> _Your assignment_
Starting at the first line of the data below, retype every line up to and including the one containing "(257, 384) = (532, 152): green".

□ □ □ □ □

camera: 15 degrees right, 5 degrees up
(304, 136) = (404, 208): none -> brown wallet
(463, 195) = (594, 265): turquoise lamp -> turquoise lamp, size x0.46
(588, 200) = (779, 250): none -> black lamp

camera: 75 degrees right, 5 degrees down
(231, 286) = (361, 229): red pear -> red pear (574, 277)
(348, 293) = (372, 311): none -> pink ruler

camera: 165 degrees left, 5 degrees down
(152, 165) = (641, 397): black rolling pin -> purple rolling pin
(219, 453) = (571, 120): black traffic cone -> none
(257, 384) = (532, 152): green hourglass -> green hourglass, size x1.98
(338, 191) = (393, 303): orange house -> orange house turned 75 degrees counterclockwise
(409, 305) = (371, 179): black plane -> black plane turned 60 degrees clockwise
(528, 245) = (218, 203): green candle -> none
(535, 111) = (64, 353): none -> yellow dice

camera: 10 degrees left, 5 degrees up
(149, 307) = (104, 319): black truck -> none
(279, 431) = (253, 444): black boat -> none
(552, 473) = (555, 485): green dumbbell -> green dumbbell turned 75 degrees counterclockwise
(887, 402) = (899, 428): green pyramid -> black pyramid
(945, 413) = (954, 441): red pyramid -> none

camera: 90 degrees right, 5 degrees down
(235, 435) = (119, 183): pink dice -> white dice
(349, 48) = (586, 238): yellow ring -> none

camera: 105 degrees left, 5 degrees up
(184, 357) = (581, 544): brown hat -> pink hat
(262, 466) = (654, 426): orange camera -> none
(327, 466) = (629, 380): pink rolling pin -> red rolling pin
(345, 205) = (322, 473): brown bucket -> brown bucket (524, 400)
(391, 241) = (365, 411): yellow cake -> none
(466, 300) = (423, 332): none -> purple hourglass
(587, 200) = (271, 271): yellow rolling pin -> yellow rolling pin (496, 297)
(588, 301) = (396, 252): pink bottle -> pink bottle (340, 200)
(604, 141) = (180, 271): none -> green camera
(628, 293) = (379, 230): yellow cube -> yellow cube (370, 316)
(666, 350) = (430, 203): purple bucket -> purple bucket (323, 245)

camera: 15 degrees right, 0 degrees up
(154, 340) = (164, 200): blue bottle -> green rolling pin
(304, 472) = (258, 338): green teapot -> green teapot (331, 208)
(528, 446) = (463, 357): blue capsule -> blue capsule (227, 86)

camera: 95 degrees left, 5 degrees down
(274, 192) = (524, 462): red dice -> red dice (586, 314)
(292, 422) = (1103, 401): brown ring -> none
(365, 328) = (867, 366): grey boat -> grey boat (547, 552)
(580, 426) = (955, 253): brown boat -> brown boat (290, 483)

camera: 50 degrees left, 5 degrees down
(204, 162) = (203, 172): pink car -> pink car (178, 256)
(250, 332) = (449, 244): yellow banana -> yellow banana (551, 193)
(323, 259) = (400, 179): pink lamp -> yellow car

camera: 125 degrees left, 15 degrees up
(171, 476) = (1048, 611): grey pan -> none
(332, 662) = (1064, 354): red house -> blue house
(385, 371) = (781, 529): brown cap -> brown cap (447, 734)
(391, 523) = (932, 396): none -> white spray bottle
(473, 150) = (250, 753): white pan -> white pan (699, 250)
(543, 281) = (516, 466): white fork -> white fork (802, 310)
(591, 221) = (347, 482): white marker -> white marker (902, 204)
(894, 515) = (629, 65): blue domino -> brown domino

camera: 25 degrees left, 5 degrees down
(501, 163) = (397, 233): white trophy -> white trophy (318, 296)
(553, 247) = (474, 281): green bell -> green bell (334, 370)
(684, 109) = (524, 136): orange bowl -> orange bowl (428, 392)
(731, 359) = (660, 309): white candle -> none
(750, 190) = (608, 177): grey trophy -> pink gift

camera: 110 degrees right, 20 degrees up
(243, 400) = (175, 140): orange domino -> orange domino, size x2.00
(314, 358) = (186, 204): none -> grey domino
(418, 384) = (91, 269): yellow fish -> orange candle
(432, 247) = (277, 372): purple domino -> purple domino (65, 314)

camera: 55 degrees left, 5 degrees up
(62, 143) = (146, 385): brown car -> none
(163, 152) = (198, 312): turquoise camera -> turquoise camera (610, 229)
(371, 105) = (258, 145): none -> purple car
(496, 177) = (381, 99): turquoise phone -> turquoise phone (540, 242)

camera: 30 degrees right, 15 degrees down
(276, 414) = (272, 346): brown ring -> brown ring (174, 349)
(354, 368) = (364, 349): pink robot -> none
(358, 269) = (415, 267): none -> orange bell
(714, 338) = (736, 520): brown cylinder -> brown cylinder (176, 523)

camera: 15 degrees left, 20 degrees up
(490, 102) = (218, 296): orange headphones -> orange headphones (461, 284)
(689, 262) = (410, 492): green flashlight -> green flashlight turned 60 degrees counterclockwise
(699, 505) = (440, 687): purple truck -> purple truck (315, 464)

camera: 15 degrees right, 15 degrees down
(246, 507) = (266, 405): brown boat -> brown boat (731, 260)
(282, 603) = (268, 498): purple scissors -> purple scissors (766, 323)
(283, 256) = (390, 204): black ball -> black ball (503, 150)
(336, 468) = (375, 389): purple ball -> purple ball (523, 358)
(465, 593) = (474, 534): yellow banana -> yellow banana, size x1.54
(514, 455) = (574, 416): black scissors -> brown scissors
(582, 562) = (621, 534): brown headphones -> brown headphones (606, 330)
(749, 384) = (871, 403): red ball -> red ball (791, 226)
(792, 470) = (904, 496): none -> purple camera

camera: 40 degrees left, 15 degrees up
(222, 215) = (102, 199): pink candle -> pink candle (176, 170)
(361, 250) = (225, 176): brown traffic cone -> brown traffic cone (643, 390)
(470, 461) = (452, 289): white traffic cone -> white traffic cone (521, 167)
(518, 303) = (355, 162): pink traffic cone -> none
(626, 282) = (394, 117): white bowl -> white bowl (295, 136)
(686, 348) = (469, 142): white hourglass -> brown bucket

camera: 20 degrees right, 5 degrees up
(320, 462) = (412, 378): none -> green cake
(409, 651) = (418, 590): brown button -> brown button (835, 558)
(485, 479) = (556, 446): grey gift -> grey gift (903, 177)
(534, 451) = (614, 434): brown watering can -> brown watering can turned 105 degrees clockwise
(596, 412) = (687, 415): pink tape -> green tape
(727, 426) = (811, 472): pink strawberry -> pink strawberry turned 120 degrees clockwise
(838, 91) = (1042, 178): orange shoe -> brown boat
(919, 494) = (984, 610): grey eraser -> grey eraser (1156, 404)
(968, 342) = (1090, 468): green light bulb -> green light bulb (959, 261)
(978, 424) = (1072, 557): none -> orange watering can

□ □ □ □ □

> _The completed task_
camera: 15 degrees right, 5 degrees up
(304, 136) = (404, 208): none -> brown wallet
(463, 195) = (594, 265): turquoise lamp -> turquoise lamp, size x0.46
(588, 200) = (779, 250): none -> black lamp

camera: 75 degrees right, 5 degrees down
(231, 286) = (361, 229): red pear -> red pear (574, 277)
(348, 293) = (372, 311): none -> pink ruler

camera: 165 degrees left, 5 degrees down
(152, 165) = (641, 397): black rolling pin -> purple rolling pin
(219, 453) = (571, 120): black traffic cone -> none
(257, 384) = (532, 152): green hourglass -> green hourglass, size x1.98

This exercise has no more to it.